Records for the task
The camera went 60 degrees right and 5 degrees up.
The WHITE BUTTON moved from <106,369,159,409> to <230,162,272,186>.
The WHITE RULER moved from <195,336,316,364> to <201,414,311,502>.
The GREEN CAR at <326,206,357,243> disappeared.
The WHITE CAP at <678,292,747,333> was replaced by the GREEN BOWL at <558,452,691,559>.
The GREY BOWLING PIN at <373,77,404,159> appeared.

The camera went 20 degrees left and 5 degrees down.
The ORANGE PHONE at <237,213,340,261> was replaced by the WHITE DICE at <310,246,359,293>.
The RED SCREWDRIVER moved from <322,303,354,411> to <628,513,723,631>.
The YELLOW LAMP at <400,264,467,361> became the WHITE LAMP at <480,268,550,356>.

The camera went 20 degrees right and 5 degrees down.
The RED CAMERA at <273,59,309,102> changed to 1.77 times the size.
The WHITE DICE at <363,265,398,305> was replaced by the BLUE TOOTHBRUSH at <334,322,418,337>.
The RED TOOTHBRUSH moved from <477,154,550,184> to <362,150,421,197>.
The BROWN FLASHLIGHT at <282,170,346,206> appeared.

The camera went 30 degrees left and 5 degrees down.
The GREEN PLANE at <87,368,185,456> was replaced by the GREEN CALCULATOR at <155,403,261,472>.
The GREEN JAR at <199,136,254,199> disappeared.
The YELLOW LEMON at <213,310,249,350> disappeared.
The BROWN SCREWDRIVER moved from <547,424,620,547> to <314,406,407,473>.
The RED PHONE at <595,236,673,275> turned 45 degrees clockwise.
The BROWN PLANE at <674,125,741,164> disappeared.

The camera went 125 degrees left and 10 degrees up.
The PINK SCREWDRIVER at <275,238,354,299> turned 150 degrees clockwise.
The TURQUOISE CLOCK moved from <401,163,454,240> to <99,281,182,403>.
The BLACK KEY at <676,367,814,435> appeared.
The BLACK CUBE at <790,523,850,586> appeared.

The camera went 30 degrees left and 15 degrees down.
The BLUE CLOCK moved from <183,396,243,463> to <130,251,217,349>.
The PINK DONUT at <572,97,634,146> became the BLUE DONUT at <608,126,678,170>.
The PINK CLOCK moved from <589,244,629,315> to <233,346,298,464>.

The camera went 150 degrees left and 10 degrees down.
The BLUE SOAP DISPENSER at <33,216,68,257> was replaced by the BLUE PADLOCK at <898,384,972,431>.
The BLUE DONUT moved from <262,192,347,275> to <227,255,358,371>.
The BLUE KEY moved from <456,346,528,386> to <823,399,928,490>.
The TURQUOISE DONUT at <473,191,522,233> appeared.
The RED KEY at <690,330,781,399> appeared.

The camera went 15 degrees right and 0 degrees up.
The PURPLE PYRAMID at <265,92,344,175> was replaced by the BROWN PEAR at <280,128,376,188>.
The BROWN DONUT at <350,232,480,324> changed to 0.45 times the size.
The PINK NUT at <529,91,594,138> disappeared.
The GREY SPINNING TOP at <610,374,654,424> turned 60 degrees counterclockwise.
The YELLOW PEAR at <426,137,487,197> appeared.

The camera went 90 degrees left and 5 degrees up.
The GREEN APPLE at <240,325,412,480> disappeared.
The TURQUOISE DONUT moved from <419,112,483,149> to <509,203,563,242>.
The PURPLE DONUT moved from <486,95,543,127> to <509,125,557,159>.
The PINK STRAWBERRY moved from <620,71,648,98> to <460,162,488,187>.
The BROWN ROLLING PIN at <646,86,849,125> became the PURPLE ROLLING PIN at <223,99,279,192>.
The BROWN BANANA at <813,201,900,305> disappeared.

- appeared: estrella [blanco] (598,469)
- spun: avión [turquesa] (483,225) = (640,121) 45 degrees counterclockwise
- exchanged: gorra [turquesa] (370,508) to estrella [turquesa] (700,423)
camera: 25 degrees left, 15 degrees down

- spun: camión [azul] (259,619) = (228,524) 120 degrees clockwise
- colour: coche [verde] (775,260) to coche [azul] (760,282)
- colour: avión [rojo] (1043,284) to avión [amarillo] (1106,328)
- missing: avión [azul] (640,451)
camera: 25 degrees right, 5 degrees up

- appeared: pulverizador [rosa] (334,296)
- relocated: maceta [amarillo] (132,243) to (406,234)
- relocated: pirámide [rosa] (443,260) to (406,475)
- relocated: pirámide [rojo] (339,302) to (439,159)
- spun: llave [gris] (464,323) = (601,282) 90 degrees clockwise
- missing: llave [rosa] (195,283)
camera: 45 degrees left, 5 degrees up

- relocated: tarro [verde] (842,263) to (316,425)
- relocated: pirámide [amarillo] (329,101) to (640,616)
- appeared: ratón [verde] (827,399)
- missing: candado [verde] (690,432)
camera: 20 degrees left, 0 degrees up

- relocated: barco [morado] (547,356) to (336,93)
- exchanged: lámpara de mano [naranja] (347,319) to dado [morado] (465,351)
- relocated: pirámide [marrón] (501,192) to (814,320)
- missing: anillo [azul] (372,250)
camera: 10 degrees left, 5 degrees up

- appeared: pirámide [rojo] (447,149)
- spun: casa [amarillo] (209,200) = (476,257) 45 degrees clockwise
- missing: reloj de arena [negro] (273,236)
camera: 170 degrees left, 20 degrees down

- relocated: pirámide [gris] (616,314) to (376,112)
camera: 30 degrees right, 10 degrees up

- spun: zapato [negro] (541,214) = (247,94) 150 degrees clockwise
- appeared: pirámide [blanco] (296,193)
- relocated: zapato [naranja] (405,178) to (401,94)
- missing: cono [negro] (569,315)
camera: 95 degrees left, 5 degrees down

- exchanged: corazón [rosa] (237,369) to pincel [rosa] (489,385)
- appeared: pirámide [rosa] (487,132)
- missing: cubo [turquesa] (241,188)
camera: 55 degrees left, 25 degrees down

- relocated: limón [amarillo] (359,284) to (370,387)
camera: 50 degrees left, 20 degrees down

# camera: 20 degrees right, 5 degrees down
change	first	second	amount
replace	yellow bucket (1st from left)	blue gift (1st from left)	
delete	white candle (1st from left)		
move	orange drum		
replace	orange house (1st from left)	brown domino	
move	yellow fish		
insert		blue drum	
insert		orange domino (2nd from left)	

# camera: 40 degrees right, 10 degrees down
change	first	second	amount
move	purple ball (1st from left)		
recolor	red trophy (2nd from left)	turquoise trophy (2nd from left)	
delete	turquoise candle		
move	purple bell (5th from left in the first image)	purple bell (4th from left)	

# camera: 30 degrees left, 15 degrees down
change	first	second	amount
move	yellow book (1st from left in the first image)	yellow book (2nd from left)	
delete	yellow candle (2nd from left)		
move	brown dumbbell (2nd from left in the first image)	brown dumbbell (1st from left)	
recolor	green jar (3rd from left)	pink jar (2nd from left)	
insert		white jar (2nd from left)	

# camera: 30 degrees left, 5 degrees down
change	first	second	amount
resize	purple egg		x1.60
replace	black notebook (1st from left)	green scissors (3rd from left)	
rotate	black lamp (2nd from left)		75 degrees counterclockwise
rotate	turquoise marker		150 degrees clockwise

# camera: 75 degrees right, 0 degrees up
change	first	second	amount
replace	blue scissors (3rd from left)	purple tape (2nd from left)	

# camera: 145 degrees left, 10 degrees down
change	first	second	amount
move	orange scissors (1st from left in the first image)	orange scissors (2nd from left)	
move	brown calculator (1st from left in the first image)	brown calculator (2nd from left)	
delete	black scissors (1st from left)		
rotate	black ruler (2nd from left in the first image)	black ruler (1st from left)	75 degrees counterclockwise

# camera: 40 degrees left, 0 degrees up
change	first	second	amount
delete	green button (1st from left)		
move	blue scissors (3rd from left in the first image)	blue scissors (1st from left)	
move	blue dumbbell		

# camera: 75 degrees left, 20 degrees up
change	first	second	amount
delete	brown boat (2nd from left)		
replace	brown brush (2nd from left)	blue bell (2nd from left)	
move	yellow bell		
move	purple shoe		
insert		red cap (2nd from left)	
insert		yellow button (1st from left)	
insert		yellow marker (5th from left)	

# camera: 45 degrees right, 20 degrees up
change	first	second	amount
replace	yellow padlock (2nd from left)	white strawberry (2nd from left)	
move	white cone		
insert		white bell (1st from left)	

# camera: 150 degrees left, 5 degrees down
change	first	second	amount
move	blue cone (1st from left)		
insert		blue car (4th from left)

What is being asked
Find the lines in the entries above where "estrella" occurs, and copy each of them.

Solution
- appeared: estrella [blanco] (598,469)
- exchanged: gorra [turquesa] (370,508) to estrella [turquesa] (700,423)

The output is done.